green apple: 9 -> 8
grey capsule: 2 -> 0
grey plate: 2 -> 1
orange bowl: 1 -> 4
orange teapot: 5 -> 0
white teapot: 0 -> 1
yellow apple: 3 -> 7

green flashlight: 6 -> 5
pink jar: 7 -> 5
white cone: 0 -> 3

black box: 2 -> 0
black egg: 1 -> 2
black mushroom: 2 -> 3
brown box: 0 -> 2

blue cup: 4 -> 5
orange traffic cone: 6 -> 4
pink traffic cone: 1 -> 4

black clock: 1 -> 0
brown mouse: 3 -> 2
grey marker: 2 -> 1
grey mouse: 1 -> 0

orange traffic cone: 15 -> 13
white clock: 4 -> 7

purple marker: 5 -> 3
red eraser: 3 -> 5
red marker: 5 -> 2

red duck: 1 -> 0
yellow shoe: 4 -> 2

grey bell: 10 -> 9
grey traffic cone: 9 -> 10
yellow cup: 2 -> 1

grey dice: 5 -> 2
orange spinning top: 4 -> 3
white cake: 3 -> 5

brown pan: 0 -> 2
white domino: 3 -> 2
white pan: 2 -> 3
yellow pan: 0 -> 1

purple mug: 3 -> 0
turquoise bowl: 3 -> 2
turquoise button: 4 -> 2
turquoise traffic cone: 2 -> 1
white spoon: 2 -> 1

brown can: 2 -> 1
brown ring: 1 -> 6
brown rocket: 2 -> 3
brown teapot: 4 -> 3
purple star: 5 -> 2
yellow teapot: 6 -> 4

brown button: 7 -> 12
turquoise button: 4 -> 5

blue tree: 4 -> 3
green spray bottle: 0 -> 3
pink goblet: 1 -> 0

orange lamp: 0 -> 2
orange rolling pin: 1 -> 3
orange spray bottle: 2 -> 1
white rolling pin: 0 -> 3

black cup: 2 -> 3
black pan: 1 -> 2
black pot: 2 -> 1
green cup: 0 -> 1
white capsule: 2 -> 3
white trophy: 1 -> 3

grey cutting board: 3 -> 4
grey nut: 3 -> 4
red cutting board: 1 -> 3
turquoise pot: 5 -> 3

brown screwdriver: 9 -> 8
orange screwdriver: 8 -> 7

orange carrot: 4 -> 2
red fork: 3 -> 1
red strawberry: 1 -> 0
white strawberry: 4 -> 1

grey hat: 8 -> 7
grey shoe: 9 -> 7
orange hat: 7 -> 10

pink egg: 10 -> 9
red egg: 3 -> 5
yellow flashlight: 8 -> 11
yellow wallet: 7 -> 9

DIRECTIONS FOR THIS TASK ->
Please retype all of the data above exactly as written.

SOLUTION ->
green apple: 9 -> 8
grey capsule: 2 -> 0
grey plate: 2 -> 1
orange bowl: 1 -> 4
orange teapot: 5 -> 0
white teapot: 0 -> 1
yellow apple: 3 -> 7

green flashlight: 6 -> 5
pink jar: 7 -> 5
white cone: 0 -> 3

black box: 2 -> 0
black egg: 1 -> 2
black mushroom: 2 -> 3
brown box: 0 -> 2

blue cup: 4 -> 5
orange traffic cone: 6 -> 4
pink traffic cone: 1 -> 4

black clock: 1 -> 0
brown mouse: 3 -> 2
grey marker: 2 -> 1
grey mouse: 1 -> 0

orange traffic cone: 15 -> 13
white clock: 4 -> 7

purple marker: 5 -> 3
red eraser: 3 -> 5
red marker: 5 -> 2

red duck: 1 -> 0
yellow shoe: 4 -> 2

grey bell: 10 -> 9
grey traffic cone: 9 -> 10
yellow cup: 2 -> 1

grey dice: 5 -> 2
orange spinning top: 4 -> 3
white cake: 3 -> 5

brown pan: 0 -> 2
white domino: 3 -> 2
white pan: 2 -> 3
yellow pan: 0 -> 1

purple mug: 3 -> 0
turquoise bowl: 3 -> 2
turquoise button: 4 -> 2
turquoise traffic cone: 2 -> 1
white spoon: 2 -> 1

brown can: 2 -> 1
brown ring: 1 -> 6
brown rocket: 2 -> 3
brown teapot: 4 -> 3
purple star: 5 -> 2
yellow teapot: 6 -> 4

brown button: 7 -> 12
turquoise button: 4 -> 5

blue tree: 4 -> 3
green spray bottle: 0 -> 3
pink goblet: 1 -> 0

orange lamp: 0 -> 2
orange rolling pin: 1 -> 3
orange spray bottle: 2 -> 1
white rolling pin: 0 -> 3

black cup: 2 -> 3
black pan: 1 -> 2
black pot: 2 -> 1
green cup: 0 -> 1
white capsule: 2 -> 3
white trophy: 1 -> 3

grey cutting board: 3 -> 4
grey nut: 3 -> 4
red cutting board: 1 -> 3
turquoise pot: 5 -> 3

brown screwdriver: 9 -> 8
orange screwdriver: 8 -> 7

orange carrot: 4 -> 2
red fork: 3 -> 1
red strawberry: 1 -> 0
white strawberry: 4 -> 1

grey hat: 8 -> 7
grey shoe: 9 -> 7
orange hat: 7 -> 10

pink egg: 10 -> 9
red egg: 3 -> 5
yellow flashlight: 8 -> 11
yellow wallet: 7 -> 9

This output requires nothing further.